__Exercise materials__.
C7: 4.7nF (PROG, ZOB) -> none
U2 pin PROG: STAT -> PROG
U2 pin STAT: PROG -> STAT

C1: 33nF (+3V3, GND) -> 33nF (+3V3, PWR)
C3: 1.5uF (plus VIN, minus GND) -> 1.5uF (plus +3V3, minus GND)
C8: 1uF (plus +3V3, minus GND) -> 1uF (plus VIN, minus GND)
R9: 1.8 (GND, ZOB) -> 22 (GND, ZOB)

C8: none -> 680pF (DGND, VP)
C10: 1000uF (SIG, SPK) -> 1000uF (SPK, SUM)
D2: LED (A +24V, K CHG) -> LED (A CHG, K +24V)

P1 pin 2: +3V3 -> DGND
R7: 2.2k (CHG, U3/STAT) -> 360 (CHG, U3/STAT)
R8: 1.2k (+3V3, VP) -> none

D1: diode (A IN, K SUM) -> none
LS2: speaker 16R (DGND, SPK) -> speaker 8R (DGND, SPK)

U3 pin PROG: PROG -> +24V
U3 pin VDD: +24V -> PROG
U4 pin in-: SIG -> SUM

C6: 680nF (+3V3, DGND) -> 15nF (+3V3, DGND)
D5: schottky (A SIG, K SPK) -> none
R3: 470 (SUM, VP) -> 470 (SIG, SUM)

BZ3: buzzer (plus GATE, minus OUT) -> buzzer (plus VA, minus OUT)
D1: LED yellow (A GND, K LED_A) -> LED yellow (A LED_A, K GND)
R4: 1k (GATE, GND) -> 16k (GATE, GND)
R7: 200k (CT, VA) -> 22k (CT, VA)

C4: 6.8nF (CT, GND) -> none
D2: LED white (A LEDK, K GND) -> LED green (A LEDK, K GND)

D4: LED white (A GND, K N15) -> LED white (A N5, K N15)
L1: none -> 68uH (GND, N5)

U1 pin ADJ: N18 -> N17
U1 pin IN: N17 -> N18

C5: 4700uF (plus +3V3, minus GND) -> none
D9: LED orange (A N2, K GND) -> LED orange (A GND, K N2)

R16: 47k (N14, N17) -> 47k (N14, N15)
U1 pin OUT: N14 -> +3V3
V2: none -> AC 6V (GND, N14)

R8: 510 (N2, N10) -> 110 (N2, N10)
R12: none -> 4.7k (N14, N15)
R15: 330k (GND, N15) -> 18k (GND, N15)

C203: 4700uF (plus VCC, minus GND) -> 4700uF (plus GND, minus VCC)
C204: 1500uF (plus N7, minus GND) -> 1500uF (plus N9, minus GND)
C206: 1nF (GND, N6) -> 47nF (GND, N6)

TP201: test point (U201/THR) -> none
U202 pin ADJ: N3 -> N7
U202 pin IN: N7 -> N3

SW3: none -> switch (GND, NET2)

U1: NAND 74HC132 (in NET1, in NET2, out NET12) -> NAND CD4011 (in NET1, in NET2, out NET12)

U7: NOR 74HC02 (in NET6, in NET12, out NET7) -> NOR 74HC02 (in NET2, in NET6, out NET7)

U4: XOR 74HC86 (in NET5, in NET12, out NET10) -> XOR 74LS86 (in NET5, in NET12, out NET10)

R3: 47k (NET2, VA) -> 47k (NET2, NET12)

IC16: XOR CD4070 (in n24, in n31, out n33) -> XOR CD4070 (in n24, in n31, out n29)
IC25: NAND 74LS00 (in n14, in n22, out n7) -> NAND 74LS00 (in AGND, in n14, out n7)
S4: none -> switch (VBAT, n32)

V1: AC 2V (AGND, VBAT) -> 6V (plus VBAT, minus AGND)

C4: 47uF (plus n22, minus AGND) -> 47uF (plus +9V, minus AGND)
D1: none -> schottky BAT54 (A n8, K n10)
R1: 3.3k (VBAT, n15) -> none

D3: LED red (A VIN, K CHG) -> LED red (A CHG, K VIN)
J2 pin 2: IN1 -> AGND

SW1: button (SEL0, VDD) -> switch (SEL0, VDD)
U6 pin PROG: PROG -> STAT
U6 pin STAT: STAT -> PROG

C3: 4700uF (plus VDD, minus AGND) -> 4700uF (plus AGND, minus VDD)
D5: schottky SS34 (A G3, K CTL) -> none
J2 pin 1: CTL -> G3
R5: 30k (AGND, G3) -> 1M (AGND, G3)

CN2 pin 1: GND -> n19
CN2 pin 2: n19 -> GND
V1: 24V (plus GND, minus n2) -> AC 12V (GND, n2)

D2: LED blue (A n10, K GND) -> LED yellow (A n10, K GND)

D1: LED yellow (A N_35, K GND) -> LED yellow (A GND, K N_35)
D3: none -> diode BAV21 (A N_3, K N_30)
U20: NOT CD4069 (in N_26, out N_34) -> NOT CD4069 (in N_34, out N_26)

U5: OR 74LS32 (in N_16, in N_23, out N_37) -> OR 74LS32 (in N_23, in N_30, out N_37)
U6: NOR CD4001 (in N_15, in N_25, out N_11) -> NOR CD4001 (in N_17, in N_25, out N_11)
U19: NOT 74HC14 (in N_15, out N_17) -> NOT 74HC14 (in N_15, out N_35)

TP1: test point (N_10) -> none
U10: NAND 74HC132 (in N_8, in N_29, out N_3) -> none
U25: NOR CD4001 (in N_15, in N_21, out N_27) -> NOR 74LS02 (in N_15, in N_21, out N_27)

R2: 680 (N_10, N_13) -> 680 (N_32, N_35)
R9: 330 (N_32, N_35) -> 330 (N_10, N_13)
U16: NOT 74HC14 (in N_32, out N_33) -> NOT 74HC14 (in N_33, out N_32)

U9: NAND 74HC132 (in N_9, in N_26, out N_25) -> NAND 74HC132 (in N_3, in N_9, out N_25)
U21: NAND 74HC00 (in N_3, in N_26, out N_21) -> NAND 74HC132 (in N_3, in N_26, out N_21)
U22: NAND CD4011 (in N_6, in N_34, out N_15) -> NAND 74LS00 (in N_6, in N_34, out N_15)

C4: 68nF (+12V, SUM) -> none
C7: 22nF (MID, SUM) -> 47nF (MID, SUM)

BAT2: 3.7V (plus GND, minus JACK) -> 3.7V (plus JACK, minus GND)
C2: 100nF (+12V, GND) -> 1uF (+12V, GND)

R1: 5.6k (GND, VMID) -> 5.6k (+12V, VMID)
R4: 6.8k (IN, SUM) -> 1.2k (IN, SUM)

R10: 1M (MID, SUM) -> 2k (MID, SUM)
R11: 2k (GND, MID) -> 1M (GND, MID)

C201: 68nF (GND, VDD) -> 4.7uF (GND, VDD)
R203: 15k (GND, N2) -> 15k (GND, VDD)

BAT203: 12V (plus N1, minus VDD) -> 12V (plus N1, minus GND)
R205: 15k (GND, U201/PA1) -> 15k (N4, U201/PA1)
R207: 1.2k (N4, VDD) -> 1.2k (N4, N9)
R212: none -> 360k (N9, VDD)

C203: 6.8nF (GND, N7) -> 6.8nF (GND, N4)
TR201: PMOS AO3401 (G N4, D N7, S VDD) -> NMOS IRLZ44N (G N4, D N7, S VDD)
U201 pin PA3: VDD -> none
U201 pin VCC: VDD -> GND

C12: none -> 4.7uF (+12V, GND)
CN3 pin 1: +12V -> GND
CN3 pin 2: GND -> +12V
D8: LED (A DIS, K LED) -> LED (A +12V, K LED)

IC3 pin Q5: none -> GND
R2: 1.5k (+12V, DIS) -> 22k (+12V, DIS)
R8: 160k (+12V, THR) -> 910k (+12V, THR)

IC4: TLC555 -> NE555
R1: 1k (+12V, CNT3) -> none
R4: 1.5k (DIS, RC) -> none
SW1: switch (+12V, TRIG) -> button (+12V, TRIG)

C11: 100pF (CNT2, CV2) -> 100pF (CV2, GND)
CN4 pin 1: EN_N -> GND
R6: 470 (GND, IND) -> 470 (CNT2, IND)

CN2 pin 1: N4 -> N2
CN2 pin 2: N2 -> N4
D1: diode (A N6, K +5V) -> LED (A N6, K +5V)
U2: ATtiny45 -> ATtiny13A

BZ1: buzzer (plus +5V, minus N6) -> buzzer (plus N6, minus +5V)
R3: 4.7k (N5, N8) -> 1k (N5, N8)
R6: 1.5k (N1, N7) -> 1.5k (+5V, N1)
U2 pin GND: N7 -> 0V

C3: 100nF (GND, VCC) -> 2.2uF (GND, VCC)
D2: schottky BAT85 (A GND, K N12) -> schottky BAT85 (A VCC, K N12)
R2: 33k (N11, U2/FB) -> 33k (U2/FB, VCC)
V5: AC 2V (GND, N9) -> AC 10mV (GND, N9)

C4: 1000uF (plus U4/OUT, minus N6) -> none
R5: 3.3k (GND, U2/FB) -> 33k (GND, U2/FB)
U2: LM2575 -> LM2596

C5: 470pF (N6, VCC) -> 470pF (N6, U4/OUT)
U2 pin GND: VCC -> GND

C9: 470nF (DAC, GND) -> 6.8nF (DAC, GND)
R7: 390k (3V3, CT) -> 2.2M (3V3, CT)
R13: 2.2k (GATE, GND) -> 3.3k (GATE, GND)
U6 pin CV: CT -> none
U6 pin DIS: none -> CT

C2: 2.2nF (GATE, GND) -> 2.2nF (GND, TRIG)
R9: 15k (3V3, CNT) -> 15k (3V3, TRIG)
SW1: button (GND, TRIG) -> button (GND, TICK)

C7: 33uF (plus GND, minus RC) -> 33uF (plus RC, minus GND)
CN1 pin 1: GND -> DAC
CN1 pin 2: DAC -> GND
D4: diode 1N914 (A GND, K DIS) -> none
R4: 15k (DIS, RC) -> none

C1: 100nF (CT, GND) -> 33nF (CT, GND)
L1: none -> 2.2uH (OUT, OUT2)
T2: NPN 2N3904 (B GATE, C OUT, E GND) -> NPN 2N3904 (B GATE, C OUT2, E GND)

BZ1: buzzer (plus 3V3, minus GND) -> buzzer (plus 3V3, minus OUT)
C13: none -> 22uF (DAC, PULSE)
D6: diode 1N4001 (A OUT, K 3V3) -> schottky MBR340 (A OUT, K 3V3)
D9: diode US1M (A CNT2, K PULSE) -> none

__Assignment__. Among the records above, a stretch begins at the line containing "D2: LED white" and ends at the line containing "C203: 4700uF (plus". Restate that stretch word for word, and nothing else.

__Response to this exercise__.
D2: LED white (A LEDK, K GND) -> LED green (A LEDK, K GND)

D4: LED white (A GND, K N15) -> LED white (A N5, K N15)
L1: none -> 68uH (GND, N5)

U1 pin ADJ: N18 -> N17
U1 pin IN: N17 -> N18

C5: 4700uF (plus +3V3, minus GND) -> none
D9: LED orange (A N2, K GND) -> LED orange (A GND, K N2)

R16: 47k (N14, N17) -> 47k (N14, N15)
U1 pin OUT: N14 -> +3V3
V2: none -> AC 6V (GND, N14)

R8: 510 (N2, N10) -> 110 (N2, N10)
R12: none -> 4.7k (N14, N15)
R15: 330k (GND, N15) -> 18k (GND, N15)

C203: 4700uF (plus VCC, minus GND) -> 4700uF (plus GND, minus VCC)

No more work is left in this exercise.